WHAT THE EXERCISE ASKS |
Print exactly the lines below between the line holding "C2: 3.3uF (plus" and the line holding "R11: 470 (+12V, SIG7) -> 910 (+12V, SIG7)", inclusive, and nothing more.

EXTRACTED INFORMATION |
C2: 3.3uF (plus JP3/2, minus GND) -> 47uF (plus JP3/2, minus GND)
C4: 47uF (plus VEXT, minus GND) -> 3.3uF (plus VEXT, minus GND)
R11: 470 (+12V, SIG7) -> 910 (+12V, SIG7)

==

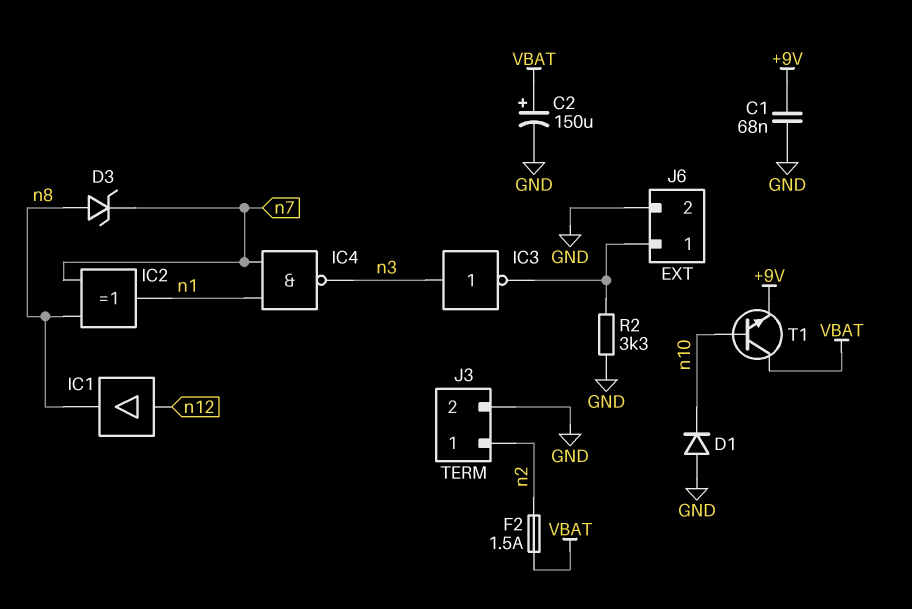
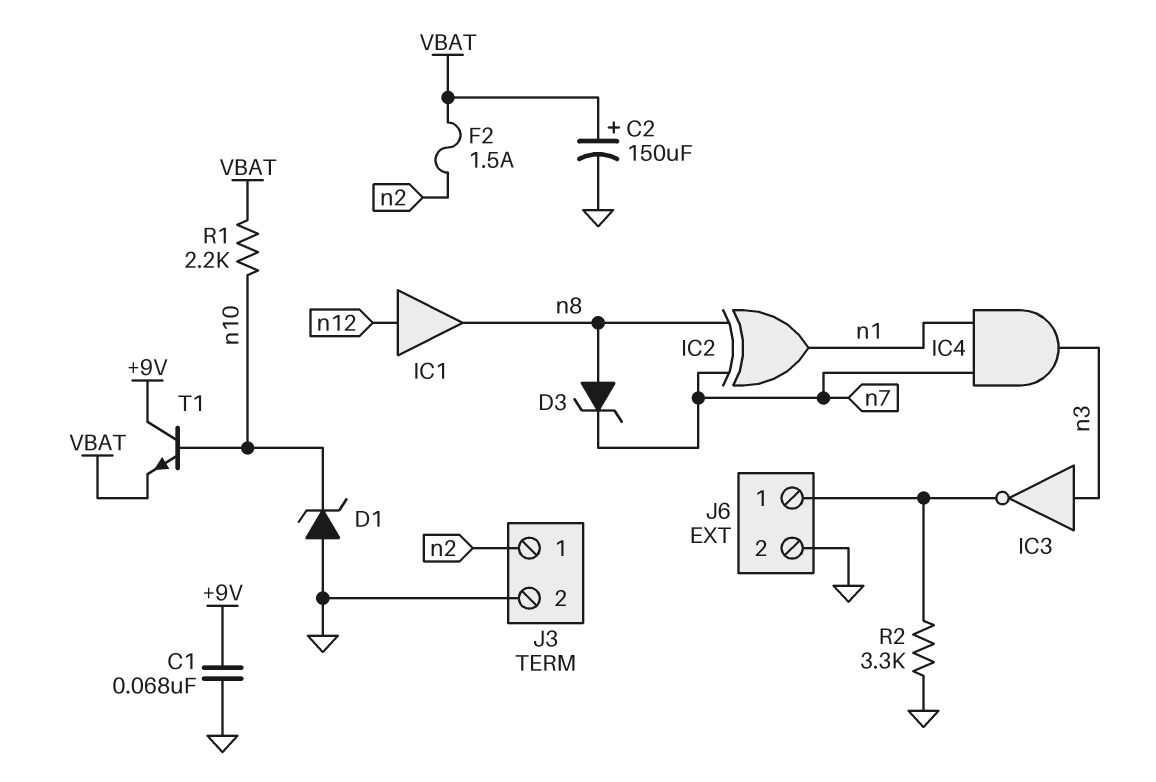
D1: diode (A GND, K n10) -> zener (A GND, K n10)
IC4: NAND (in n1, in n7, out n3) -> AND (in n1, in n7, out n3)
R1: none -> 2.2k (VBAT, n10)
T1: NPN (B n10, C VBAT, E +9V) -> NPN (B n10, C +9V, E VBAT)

==

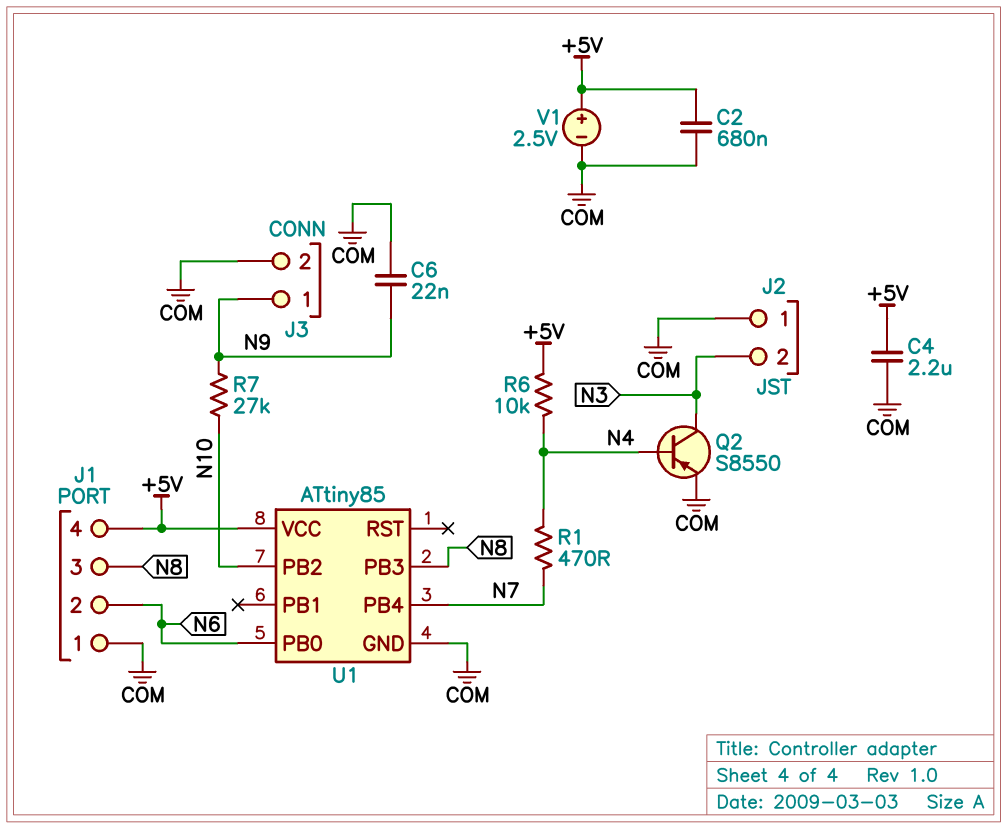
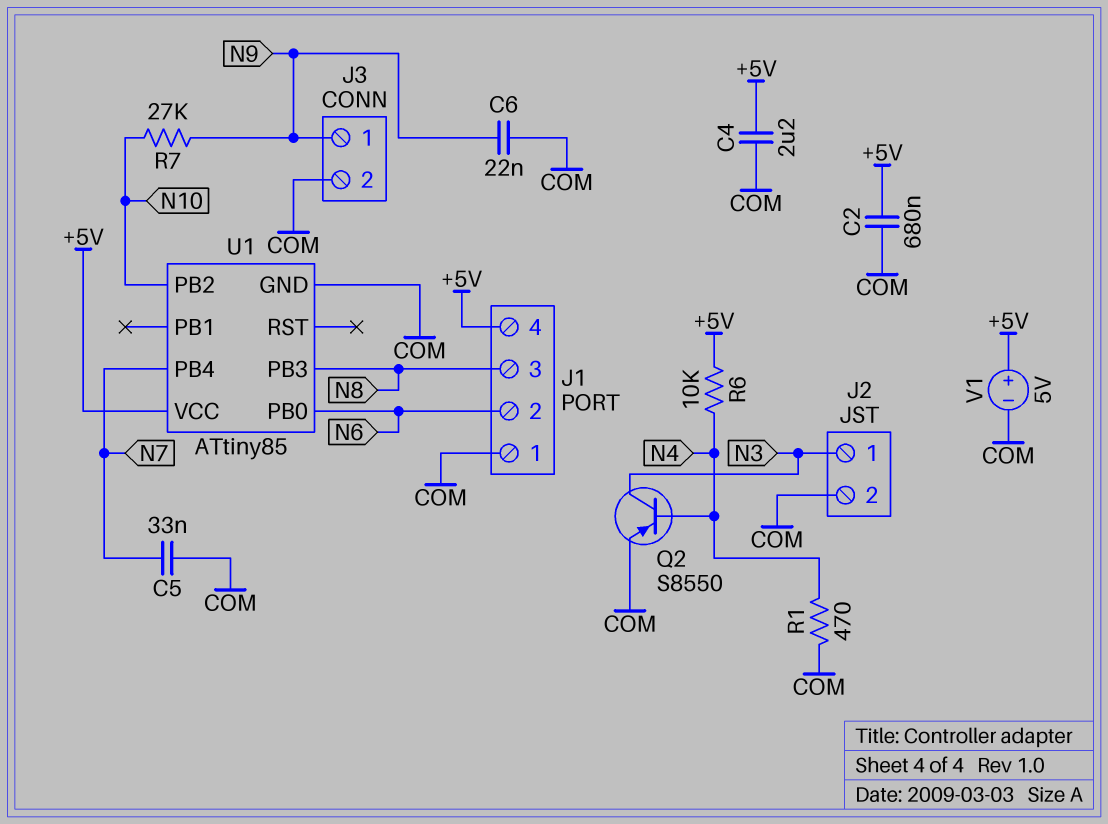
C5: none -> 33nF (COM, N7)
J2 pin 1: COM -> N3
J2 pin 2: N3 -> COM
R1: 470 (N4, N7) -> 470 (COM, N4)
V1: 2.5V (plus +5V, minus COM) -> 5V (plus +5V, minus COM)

ANSWER SPACE |
C2: 3.3uF (plus JP3/2, minus GND) -> 47uF (plus JP3/2, minus GND)
C4: 47uF (plus VEXT, minus GND) -> 3.3uF (plus VEXT, minus GND)
R11: 470 (+12V, SIG7) -> 910 (+12V, SIG7)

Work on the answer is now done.